▶ [GIVEN ENTRIES]
++++++++++

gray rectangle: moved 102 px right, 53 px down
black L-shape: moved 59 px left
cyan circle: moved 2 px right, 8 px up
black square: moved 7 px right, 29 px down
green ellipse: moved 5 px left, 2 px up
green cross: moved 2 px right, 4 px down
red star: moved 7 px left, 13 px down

++++++++++

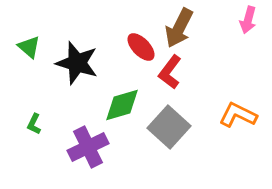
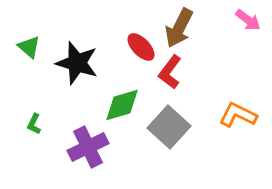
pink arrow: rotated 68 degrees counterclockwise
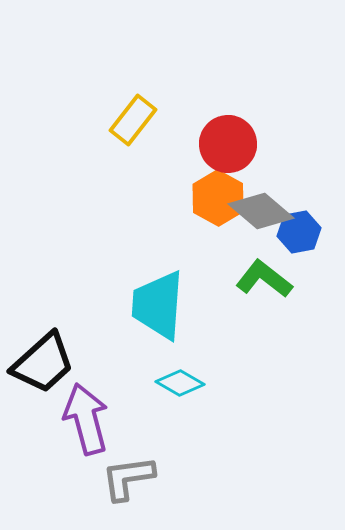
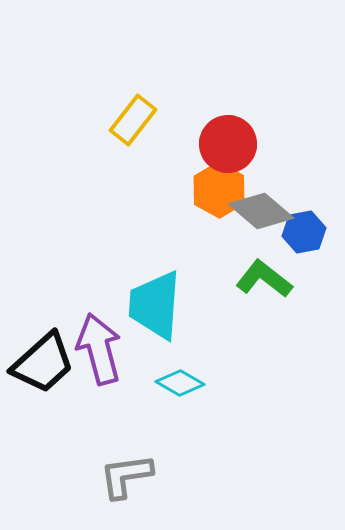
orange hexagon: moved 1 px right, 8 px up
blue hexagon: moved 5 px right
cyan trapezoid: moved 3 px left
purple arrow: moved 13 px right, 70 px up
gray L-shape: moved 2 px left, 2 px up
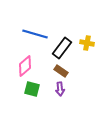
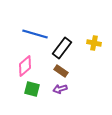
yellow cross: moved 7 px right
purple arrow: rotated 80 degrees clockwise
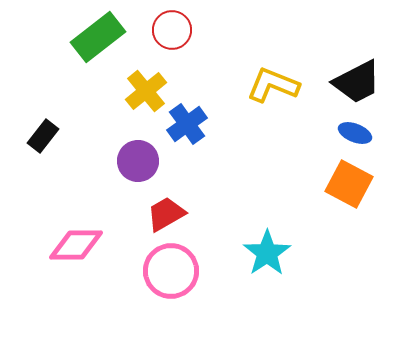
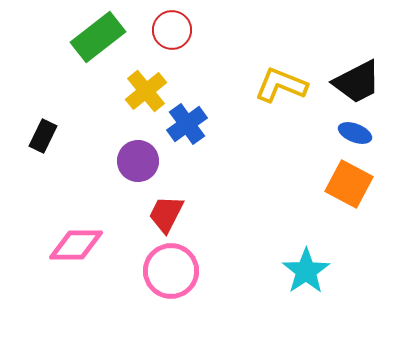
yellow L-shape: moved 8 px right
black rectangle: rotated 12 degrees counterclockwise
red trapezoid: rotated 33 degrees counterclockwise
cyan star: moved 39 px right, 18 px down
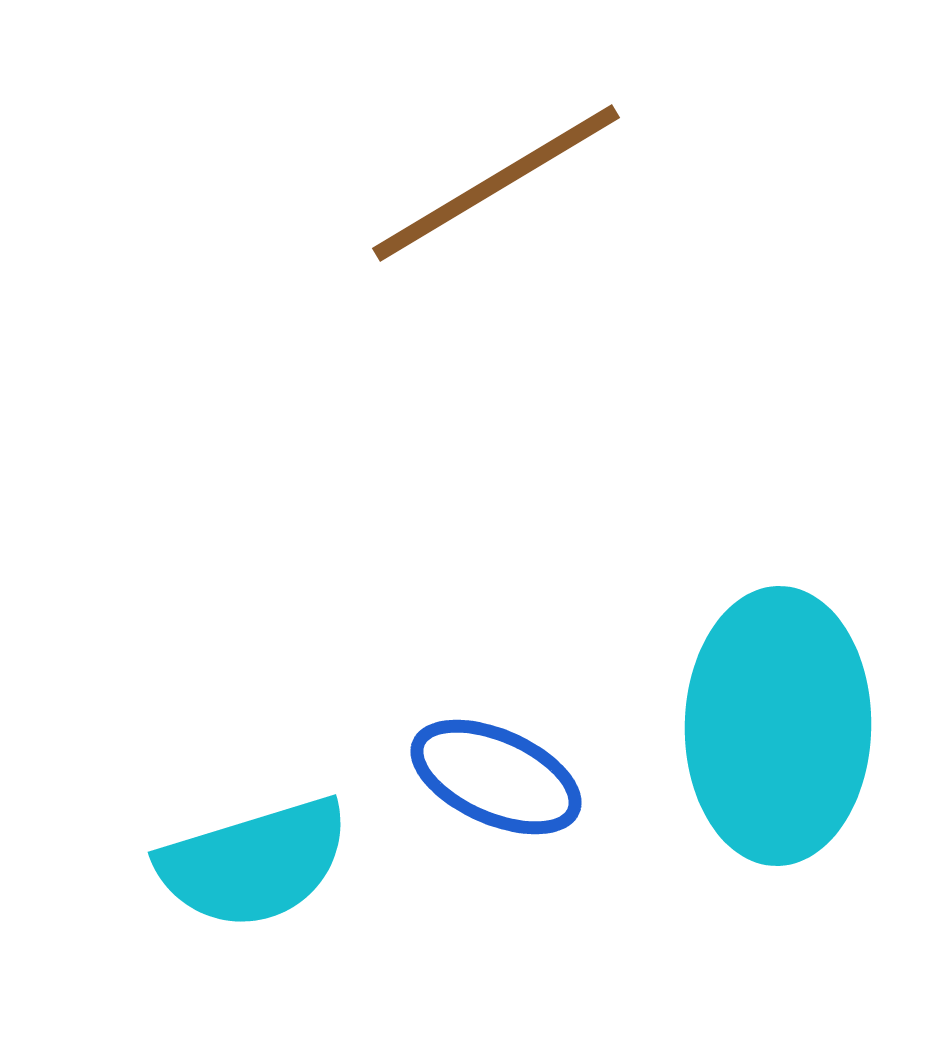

++++++++++

▶ [PROMPT] Please state how many lines of the listing above hold "gray", giving the number and nothing else.

▶ [ANSWER BOX] 2